PROBLEM DESCRIPTION
Copy each entry below verbatim. Skip the pictures.
··· RECORDS TO PROCESS ···
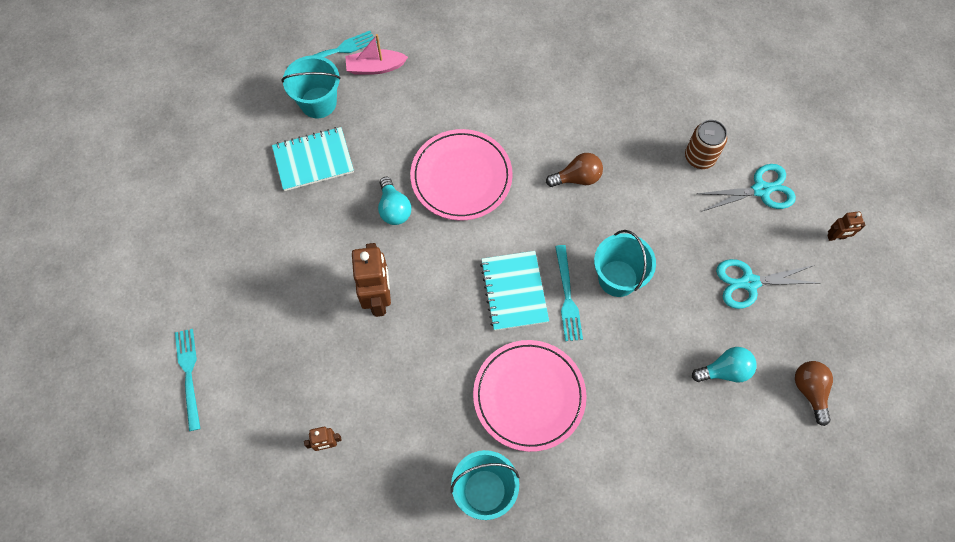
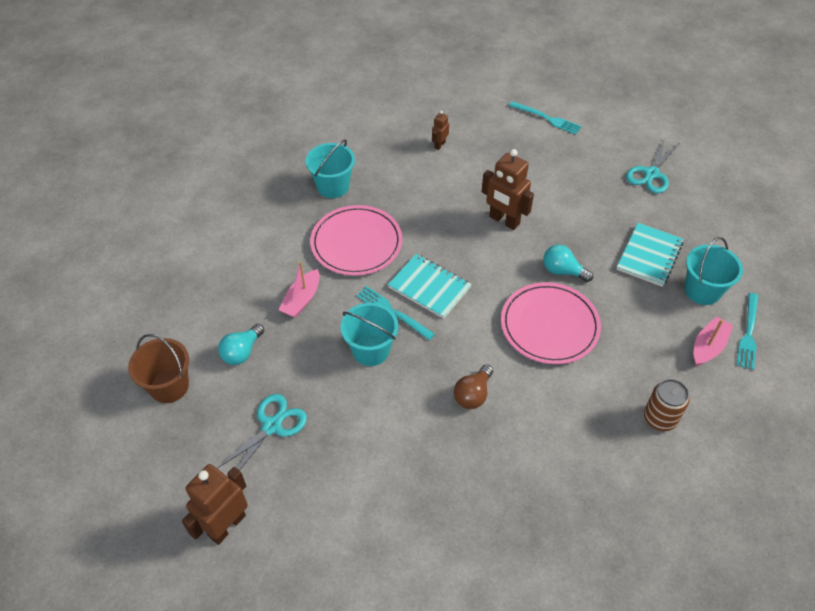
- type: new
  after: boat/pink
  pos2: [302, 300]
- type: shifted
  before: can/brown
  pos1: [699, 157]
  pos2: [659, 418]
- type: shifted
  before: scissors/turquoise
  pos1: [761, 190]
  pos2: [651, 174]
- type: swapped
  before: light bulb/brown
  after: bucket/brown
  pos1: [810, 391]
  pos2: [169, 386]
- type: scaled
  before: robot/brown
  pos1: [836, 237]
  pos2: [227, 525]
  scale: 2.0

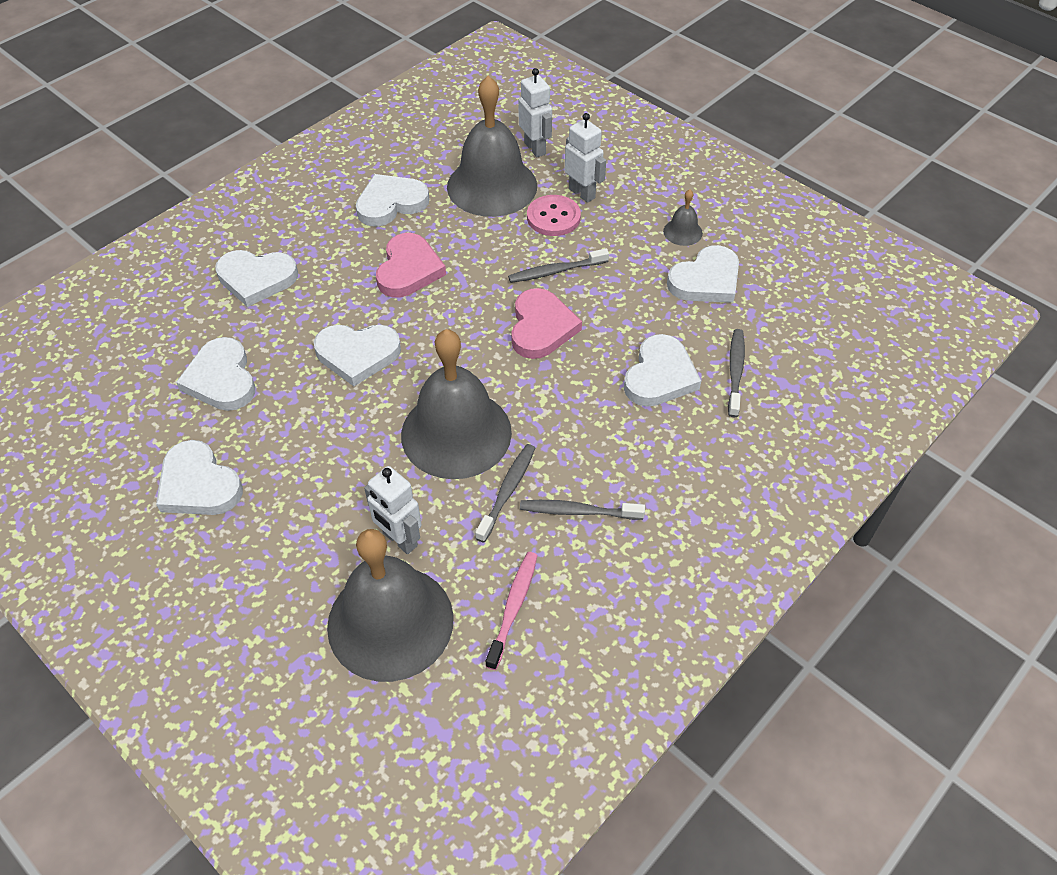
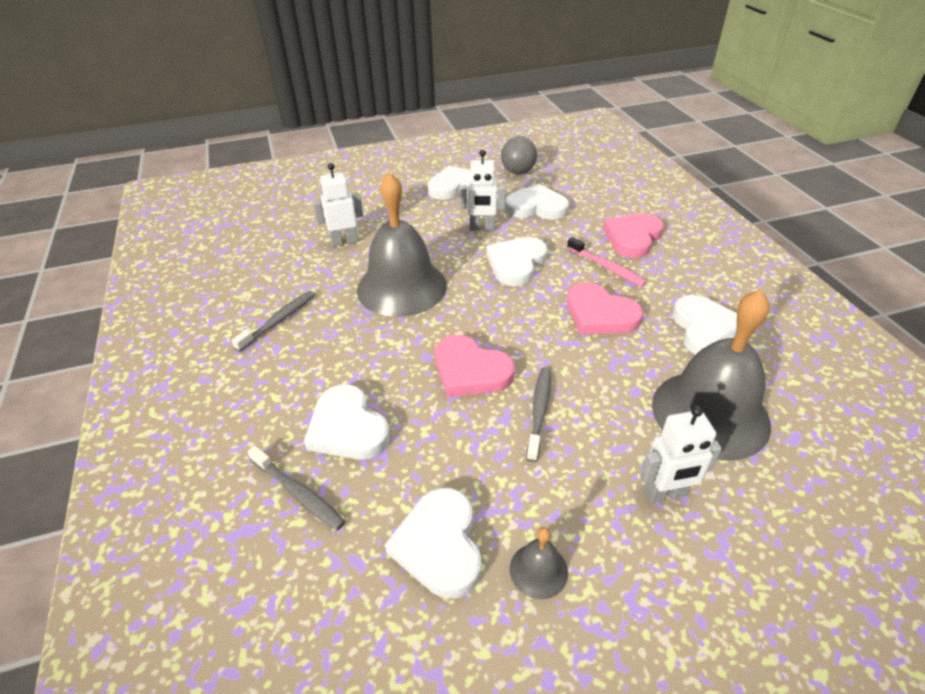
- type: gone
  before: bell/grey
  pos1: [390, 622]
- type: gone
  before: toothbrush/grey
  pos1: [507, 491]
- type: gone
  before: button/pink
  pos1: [553, 217]
- type: new
  after: ball/grey
  pos2: [518, 172]
- type: shifted
  before: toothbrush/pink
  pos1: [513, 607]
  pos2: [606, 267]
- type: shifted
  before: robot/white
  pos1: [535, 148]
  pos2: [482, 228]
- type: repainted
  before: heart/white
  after: heart/pink
  pos1: [256, 279]
  pos2: [632, 238]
···
TASK RESULT
- type: new
  after: boat/pink
  pos2: [302, 300]
- type: shifted
  before: can/brown
  pos1: [699, 157]
  pos2: [659, 418]
- type: shifted
  before: scissors/turquoise
  pos1: [761, 190]
  pos2: [651, 174]
- type: swapped
  before: light bulb/brown
  after: bucket/brown
  pos1: [810, 391]
  pos2: [169, 386]
- type: scaled
  before: robot/brown
  pos1: [836, 237]
  pos2: [227, 525]
  scale: 2.0

- type: gone
  before: bell/grey
  pos1: [390, 622]
- type: gone
  before: toothbrush/grey
  pos1: [507, 491]
- type: gone
  before: button/pink
  pos1: [553, 217]
- type: new
  after: ball/grey
  pos2: [518, 172]
- type: shifted
  before: toothbrush/pink
  pos1: [513, 607]
  pos2: [606, 267]
- type: shifted
  before: robot/white
  pos1: [535, 148]
  pos2: [482, 228]
- type: repainted
  before: heart/white
  after: heart/pink
  pos1: [256, 279]
  pos2: [632, 238]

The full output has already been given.